## INFORMATION
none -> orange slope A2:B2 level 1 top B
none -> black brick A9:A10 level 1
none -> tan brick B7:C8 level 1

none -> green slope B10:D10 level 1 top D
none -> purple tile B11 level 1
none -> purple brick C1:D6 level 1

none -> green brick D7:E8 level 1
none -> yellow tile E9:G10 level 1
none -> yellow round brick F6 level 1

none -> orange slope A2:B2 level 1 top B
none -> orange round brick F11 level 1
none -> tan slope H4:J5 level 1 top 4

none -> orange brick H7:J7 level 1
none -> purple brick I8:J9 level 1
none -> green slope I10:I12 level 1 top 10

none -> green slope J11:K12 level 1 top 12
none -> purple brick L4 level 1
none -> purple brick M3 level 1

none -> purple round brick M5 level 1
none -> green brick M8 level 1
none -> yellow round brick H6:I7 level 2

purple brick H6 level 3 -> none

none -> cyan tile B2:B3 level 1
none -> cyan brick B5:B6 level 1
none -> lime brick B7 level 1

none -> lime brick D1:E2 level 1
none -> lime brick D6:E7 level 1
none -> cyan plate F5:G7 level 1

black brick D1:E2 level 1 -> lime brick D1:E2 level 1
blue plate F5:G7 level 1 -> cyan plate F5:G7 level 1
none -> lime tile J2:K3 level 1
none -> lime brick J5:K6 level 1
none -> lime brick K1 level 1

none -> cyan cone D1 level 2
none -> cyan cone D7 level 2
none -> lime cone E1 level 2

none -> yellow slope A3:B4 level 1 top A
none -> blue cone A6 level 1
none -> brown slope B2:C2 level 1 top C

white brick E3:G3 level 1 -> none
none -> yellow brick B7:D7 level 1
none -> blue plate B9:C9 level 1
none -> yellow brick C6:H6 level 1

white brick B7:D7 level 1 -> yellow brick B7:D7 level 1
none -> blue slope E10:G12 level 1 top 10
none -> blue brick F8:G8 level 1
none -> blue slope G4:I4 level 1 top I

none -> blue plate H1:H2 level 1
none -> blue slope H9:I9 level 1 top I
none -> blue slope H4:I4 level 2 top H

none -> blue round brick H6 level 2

## INSTRUCTIONS TO FOLLOW
Retype all of the entries exactly, please.

## EXERCISE OUTPUT
none -> orange slope A2:B2 level 1 top B
none -> black brick A9:A10 level 1
none -> tan brick B7:C8 level 1

none -> green slope B10:D10 level 1 top D
none -> purple tile B11 level 1
none -> purple brick C1:D6 level 1

none -> green brick D7:E8 level 1
none -> yellow tile E9:G10 level 1
none -> yellow round brick F6 level 1

none -> orange slope A2:B2 level 1 top B
none -> orange round brick F11 level 1
none -> tan slope H4:J5 level 1 top 4

none -> orange brick H7:J7 level 1
none -> purple brick I8:J9 level 1
none -> green slope I10:I12 level 1 top 10

none -> green slope J11:K12 level 1 top 12
none -> purple brick L4 level 1
none -> purple brick M3 level 1

none -> purple round brick M5 level 1
none -> green brick M8 level 1
none -> yellow round brick H6:I7 level 2

purple brick H6 level 3 -> none

none -> cyan tile B2:B3 level 1
none -> cyan brick B5:B6 level 1
none -> lime brick B7 level 1

none -> lime brick D1:E2 level 1
none -> lime brick D6:E7 level 1
none -> cyan plate F5:G7 level 1

black brick D1:E2 level 1 -> lime brick D1:E2 level 1
blue plate F5:G7 level 1 -> cyan plate F5:G7 level 1
none -> lime tile J2:K3 level 1
none -> lime brick J5:K6 level 1
none -> lime brick K1 level 1

none -> cyan cone D1 level 2
none -> cyan cone D7 level 2
none -> lime cone E1 level 2

none -> yellow slope A3:B4 level 1 top A
none -> blue cone A6 level 1
none -> brown slope B2:C2 level 1 top C

white brick E3:G3 level 1 -> none
none -> yellow brick B7:D7 level 1
none -> blue plate B9:C9 level 1
none -> yellow brick C6:H6 level 1

white brick B7:D7 level 1 -> yellow brick B7:D7 level 1
none -> blue slope E10:G12 level 1 top 10
none -> blue brick F8:G8 level 1
none -> blue slope G4:I4 level 1 top I

none -> blue plate H1:H2 level 1
none -> blue slope H9:I9 level 1 top I
none -> blue slope H4:I4 level 2 top H

none -> blue round brick H6 level 2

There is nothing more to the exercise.